* **Task to carry out**
An exact copy, beginning at the line containing "none -> red 1x2 brick [441,131,559,243]" and ending at the final line of the records that follow, is the answer; it has no pictures and no other text.
━━ Provided data
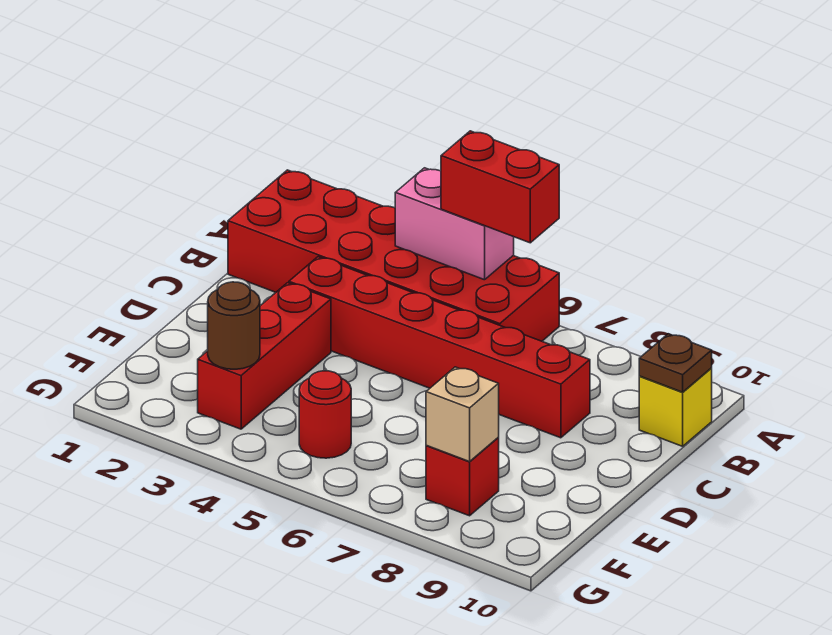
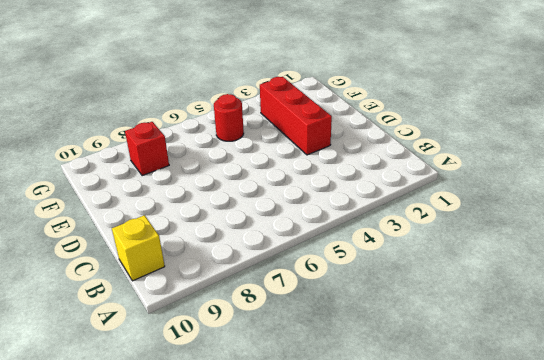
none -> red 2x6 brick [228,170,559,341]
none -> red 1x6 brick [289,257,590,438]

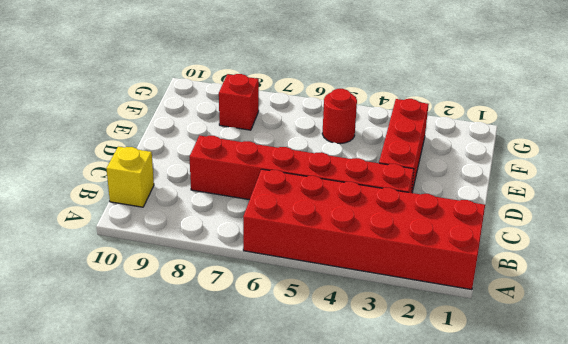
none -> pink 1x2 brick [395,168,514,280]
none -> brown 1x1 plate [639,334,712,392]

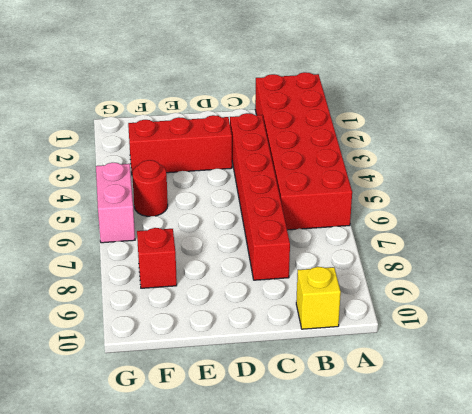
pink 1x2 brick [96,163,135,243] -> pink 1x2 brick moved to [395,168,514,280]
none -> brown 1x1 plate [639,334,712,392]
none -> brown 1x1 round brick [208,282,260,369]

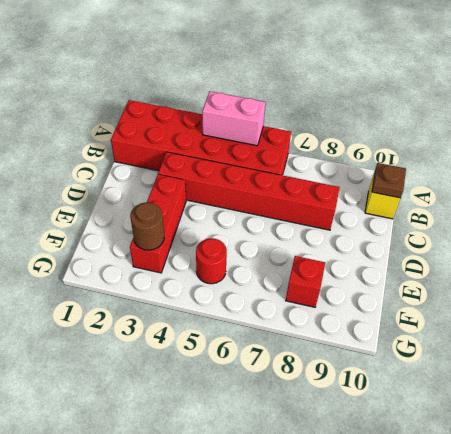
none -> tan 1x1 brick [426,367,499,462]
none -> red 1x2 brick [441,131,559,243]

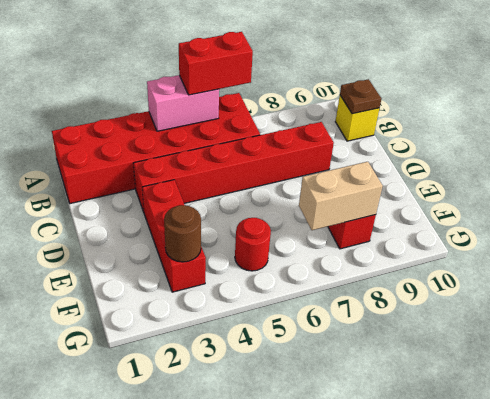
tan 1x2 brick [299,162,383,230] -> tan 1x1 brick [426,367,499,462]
━━━━
* **Output of the task**
none -> red 1x2 brick [441,131,559,243]

tan 1x2 brick [299,162,383,230] -> tan 1x1 brick [426,367,499,462]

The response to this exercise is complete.